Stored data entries
——
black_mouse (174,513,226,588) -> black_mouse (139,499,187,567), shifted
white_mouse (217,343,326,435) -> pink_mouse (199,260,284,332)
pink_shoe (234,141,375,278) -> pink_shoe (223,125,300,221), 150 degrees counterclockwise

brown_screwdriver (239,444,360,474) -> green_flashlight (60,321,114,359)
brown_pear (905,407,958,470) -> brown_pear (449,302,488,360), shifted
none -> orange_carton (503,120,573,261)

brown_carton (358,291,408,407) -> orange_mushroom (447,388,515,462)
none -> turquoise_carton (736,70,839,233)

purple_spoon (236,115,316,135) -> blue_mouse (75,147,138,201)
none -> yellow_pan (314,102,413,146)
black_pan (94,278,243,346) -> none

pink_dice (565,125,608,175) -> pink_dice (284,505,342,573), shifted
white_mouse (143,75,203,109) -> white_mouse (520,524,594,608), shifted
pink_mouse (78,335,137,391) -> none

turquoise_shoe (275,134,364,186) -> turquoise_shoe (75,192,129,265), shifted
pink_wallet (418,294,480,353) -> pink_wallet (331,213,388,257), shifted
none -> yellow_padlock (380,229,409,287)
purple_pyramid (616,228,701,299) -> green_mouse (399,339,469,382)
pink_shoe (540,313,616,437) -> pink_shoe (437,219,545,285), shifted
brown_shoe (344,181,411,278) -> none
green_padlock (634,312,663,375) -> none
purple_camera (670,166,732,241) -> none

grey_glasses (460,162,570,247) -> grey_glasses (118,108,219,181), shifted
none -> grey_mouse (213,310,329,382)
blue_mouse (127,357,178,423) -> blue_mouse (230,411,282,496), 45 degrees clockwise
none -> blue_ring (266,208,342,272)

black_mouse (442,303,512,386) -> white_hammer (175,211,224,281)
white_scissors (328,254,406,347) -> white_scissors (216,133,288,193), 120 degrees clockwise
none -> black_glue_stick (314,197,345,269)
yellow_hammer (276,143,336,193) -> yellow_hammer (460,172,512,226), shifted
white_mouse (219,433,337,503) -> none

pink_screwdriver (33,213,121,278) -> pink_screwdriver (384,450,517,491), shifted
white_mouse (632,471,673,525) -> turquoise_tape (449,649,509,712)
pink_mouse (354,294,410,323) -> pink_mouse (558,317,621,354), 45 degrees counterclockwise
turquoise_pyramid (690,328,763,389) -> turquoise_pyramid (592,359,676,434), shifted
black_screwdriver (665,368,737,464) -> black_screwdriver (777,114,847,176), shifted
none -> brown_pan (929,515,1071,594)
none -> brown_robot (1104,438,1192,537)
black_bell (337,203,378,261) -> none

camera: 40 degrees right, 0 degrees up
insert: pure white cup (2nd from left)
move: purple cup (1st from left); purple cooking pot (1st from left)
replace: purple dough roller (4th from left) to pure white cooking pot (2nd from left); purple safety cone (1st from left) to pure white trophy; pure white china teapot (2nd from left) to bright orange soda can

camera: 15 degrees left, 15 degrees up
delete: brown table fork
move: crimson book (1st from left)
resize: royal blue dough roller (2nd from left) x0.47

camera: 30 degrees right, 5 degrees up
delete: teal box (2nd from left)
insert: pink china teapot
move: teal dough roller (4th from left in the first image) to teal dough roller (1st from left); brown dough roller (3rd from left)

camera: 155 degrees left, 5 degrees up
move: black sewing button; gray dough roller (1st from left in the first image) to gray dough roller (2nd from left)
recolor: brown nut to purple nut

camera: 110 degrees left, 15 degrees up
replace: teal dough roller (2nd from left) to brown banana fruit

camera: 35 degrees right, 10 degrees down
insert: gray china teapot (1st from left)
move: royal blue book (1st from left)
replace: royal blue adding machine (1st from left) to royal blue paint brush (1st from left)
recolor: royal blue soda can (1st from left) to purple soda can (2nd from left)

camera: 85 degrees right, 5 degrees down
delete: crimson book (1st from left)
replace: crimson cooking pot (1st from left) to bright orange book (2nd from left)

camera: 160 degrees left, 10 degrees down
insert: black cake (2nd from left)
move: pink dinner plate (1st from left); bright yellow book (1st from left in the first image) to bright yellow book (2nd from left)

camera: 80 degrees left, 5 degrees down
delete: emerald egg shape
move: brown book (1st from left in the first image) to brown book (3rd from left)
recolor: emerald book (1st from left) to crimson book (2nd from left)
——
◆ What the task requires ◆
All of the data above should be set down again exactly.

◆ Exercise answer ◆
black_mouse (174,513,226,588) -> black_mouse (139,499,187,567), shifted
white_mouse (217,343,326,435) -> pink_mouse (199,260,284,332)
pink_shoe (234,141,375,278) -> pink_shoe (223,125,300,221), 150 degrees counterclockwise

brown_screwdriver (239,444,360,474) -> green_flashlight (60,321,114,359)
brown_pear (905,407,958,470) -> brown_pear (449,302,488,360), shifted
none -> orange_carton (503,120,573,261)

brown_carton (358,291,408,407) -> orange_mushroom (447,388,515,462)
none -> turquoise_carton (736,70,839,233)

purple_spoon (236,115,316,135) -> blue_mouse (75,147,138,201)
none -> yellow_pan (314,102,413,146)
black_pan (94,278,243,346) -> none

pink_dice (565,125,608,175) -> pink_dice (284,505,342,573), shifted
white_mouse (143,75,203,109) -> white_mouse (520,524,594,608), shifted
pink_mouse (78,335,137,391) -> none

turquoise_shoe (275,134,364,186) -> turquoise_shoe (75,192,129,265), shifted
pink_wallet (418,294,480,353) -> pink_wallet (331,213,388,257), shifted
none -> yellow_padlock (380,229,409,287)
purple_pyramid (616,228,701,299) -> green_mouse (399,339,469,382)
pink_shoe (540,313,616,437) -> pink_shoe (437,219,545,285), shifted
brown_shoe (344,181,411,278) -> none
green_padlock (634,312,663,375) -> none
purple_camera (670,166,732,241) -> none

grey_glasses (460,162,570,247) -> grey_glasses (118,108,219,181), shifted
none -> grey_mouse (213,310,329,382)
blue_mouse (127,357,178,423) -> blue_mouse (230,411,282,496), 45 degrees clockwise
none -> blue_ring (266,208,342,272)

black_mouse (442,303,512,386) -> white_hammer (175,211,224,281)
white_scissors (328,254,406,347) -> white_scissors (216,133,288,193), 120 degrees clockwise
none -> black_glue_stick (314,197,345,269)
yellow_hammer (276,143,336,193) -> yellow_hammer (460,172,512,226), shifted
white_mouse (219,433,337,503) -> none

pink_screwdriver (33,213,121,278) -> pink_screwdriver (384,450,517,491), shifted
white_mouse (632,471,673,525) -> turquoise_tape (449,649,509,712)
pink_mouse (354,294,410,323) -> pink_mouse (558,317,621,354), 45 degrees counterclockwise
turquoise_pyramid (690,328,763,389) -> turquoise_pyramid (592,359,676,434), shifted
black_screwdriver (665,368,737,464) -> black_screwdriver (777,114,847,176), shifted
none -> brown_pan (929,515,1071,594)
none -> brown_robot (1104,438,1192,537)
black_bell (337,203,378,261) -> none

camera: 40 degrees right, 0 degrees up
insert: pure white cup (2nd from left)
move: purple cup (1st from left); purple cooking pot (1st from left)
replace: purple dough roller (4th from left) to pure white cooking pot (2nd from left); purple safety cone (1st from left) to pure white trophy; pure white china teapot (2nd from left) to bright orange soda can

camera: 15 degrees left, 15 degrees up
delete: brown table fork
move: crimson book (1st from left)
resize: royal blue dough roller (2nd from left) x0.47

camera: 30 degrees right, 5 degrees up
delete: teal box (2nd from left)
insert: pink china teapot
move: teal dough roller (4th from left in the first image) to teal dough roller (1st from left); brown dough roller (3rd from left)

camera: 155 degrees left, 5 degrees up
move: black sewing button; gray dough roller (1st from left in the first image) to gray dough roller (2nd from left)
recolor: brown nut to purple nut

camera: 110 degrees left, 15 degrees up
replace: teal dough roller (2nd from left) to brown banana fruit

camera: 35 degrees right, 10 degrees down
insert: gray china teapot (1st from left)
move: royal blue book (1st from left)
replace: royal blue adding machine (1st from left) to royal blue paint brush (1st from left)
recolor: royal blue soda can (1st from left) to purple soda can (2nd from left)

camera: 85 degrees right, 5 degrees down
delete: crimson book (1st from left)
replace: crimson cooking pot (1st from left) to bright orange book (2nd from left)

camera: 160 degrees left, 10 degrees down
insert: black cake (2nd from left)
move: pink dinner plate (1st from left); bright yellow book (1st from left in the first image) to bright yellow book (2nd from left)

camera: 80 degrees left, 5 degrees down
delete: emerald egg shape
move: brown book (1st from left in the first image) to brown book (3rd from left)
recolor: emerald book (1st from left) to crimson book (2nd from left)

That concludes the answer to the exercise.